### WORK INSTRUCTIONS
Pick out and copy every line in the items below that contains the string "kern". Case counts.

— START OF THE DATA —

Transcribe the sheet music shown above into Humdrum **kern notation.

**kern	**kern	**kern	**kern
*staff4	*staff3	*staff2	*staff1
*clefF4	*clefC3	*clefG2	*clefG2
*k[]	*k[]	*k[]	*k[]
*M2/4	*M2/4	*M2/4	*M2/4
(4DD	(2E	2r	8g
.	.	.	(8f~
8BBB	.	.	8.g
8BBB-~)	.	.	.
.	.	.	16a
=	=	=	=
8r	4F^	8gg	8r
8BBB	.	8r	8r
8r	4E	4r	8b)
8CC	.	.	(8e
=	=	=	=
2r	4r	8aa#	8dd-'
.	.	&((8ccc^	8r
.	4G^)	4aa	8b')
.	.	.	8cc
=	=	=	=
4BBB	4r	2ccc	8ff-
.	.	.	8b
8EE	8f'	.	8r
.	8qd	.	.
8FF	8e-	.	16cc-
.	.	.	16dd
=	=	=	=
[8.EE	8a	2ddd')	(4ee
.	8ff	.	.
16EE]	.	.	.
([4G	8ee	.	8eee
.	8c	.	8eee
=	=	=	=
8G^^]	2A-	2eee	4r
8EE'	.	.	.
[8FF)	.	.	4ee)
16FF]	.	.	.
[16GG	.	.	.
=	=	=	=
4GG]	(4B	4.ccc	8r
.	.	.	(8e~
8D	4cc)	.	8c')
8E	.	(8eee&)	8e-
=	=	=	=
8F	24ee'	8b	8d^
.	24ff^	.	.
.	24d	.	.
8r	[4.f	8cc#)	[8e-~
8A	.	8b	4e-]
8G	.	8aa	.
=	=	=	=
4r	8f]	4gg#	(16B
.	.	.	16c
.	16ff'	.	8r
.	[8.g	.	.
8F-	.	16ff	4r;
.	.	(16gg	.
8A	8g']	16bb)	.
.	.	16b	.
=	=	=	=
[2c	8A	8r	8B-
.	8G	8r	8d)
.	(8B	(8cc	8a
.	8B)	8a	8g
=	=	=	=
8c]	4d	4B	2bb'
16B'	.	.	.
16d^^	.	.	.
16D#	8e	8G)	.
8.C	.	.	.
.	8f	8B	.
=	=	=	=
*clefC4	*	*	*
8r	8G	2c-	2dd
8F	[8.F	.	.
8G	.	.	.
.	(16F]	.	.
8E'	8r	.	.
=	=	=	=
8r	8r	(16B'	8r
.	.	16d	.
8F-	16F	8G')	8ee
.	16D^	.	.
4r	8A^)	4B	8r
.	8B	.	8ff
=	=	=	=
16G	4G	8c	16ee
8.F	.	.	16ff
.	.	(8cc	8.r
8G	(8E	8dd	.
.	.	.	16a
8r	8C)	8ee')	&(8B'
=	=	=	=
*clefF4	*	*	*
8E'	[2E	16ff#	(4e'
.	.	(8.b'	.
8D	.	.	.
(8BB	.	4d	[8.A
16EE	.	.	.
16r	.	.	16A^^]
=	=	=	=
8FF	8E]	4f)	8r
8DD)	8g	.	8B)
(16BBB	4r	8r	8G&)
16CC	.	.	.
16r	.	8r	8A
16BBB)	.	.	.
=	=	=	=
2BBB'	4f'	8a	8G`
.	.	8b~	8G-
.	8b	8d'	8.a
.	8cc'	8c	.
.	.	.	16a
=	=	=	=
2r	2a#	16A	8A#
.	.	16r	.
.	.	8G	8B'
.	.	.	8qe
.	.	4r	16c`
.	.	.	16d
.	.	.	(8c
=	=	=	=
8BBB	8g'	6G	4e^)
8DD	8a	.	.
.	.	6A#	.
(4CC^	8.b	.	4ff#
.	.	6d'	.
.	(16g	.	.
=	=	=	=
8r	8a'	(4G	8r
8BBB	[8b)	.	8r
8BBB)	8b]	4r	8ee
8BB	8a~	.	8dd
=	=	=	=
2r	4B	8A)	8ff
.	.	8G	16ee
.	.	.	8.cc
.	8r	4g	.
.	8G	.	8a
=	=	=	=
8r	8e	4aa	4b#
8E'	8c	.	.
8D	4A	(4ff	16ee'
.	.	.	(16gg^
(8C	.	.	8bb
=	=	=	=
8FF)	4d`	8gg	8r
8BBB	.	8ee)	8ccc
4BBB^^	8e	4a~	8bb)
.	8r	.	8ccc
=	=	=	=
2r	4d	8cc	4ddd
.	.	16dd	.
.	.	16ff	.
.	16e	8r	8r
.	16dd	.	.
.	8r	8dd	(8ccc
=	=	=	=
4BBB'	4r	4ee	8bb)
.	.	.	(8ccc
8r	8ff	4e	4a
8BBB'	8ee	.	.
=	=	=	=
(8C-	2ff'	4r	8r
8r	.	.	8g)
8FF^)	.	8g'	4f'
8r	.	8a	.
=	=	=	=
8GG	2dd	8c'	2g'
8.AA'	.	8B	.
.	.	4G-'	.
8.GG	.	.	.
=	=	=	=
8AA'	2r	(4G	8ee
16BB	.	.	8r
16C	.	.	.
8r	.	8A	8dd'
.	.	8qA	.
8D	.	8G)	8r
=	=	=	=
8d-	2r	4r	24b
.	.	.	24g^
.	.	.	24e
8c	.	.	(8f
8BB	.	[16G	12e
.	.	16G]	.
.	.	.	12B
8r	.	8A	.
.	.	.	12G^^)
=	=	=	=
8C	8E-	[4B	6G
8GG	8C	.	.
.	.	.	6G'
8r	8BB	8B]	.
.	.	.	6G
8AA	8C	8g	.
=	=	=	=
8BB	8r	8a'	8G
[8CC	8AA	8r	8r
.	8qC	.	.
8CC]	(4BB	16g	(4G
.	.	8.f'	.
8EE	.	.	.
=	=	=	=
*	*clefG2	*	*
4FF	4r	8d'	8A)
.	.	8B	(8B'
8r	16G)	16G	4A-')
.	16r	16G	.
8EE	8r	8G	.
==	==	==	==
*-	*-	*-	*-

— END OF THE DATA —

### TASK ANSWER
Transcribe the sheet music shown above into Humdrum **kern notation.
**kern	**kern	**kern	**kern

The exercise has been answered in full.